WORK INSTRUCTIONS.
Counting every line in the records below that holds "none", give the total and add nothing.

EXTRACTED INFORMATION.
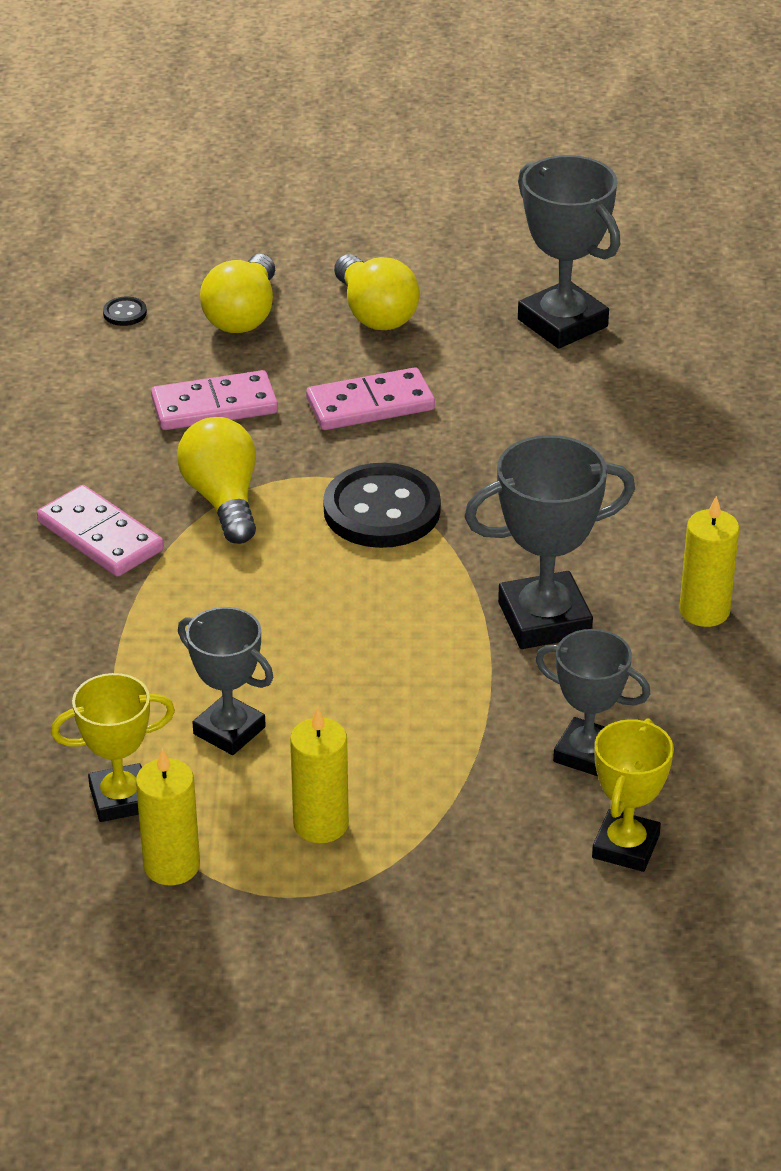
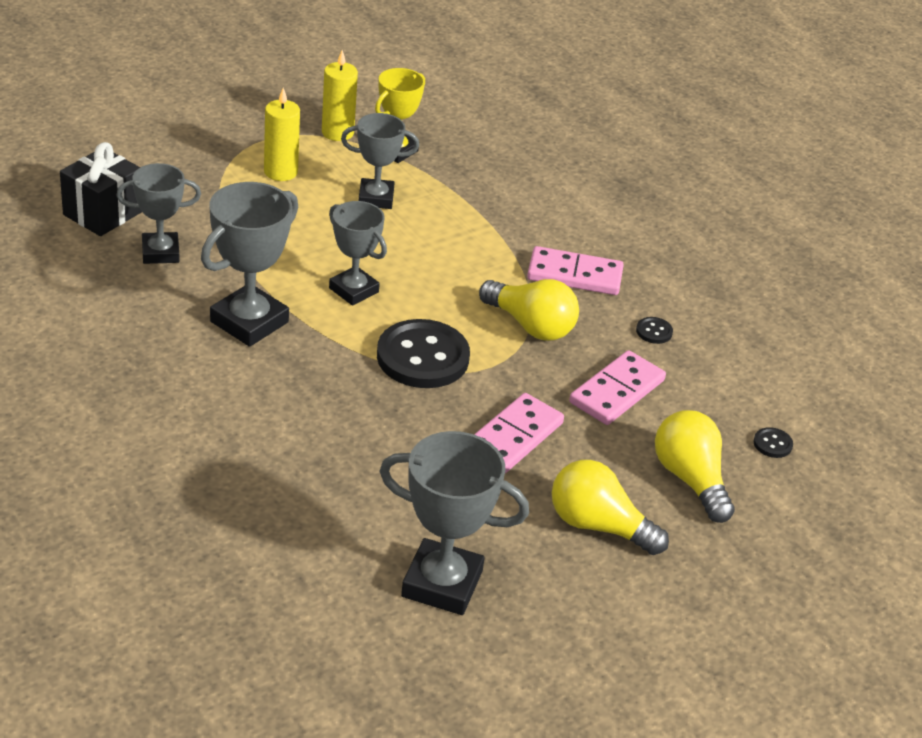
camera: 140 degrees right, 0 degrees up
(95, 445) = (654, 331): none -> black button
(384, 613) = (353, 290): none -> grey trophy
(625, 846) = (103, 213): yellow trophy -> black gift
(704, 611) = (145, 366): yellow candle -> none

EXPECTED ANSWER.
3